**WORK REQUIRED**
For the listing below, output exactly the lines from the line with "camera: 45 degrees left, 5 degrees up" up to and including the line with "yellow mug [246,454,342,568]", and no other lines.

**INFORMATION SUPPLIED**

-*-

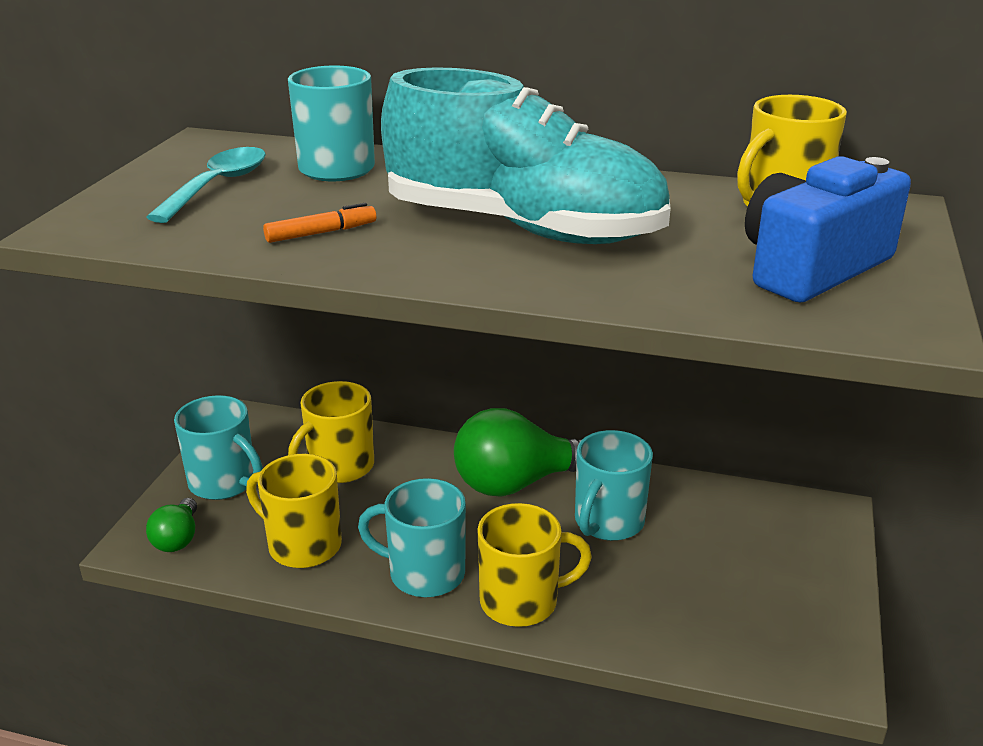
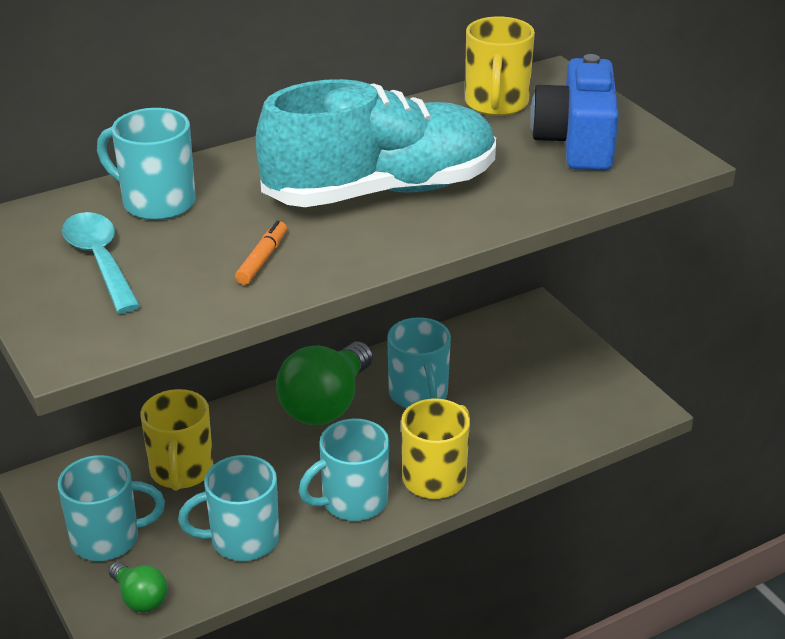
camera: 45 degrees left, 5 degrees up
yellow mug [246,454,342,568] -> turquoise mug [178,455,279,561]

-*-

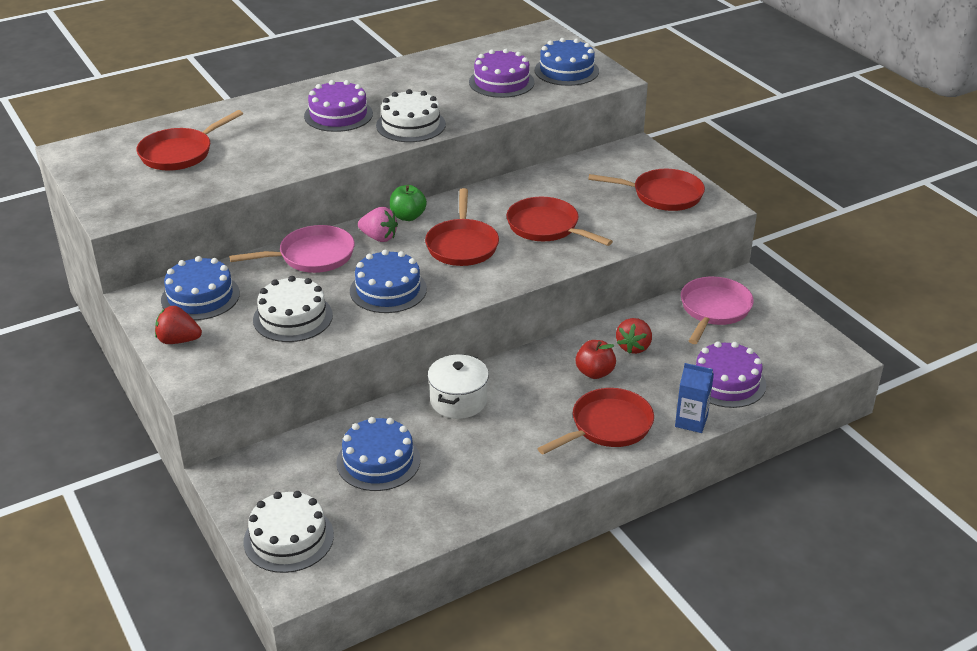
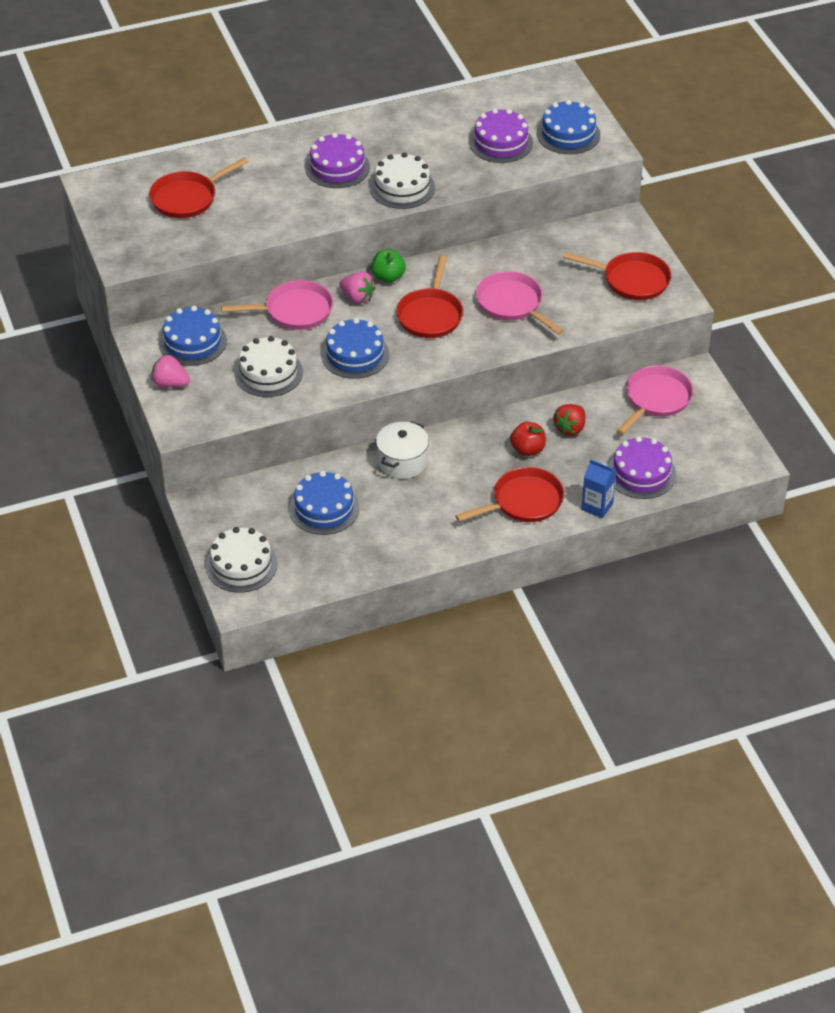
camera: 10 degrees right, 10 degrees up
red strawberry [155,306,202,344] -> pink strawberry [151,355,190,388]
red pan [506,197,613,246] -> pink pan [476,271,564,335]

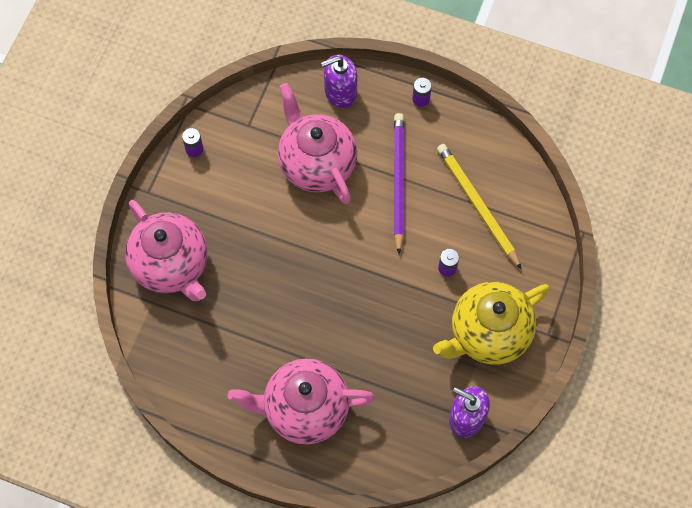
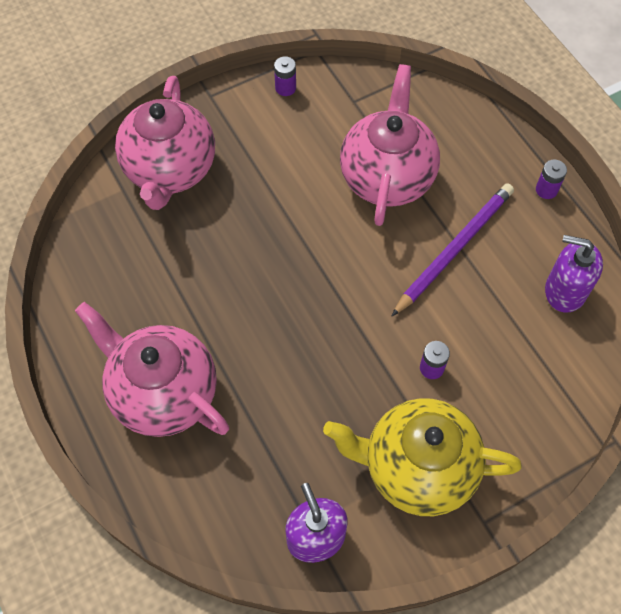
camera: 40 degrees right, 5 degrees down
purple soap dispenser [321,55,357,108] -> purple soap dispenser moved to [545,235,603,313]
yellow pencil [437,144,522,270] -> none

-*-

**RESPONSE BELOW**
camera: 45 degrees left, 5 degrees up
yellow mug [246,454,342,568] -> turquoise mug [178,455,279,561]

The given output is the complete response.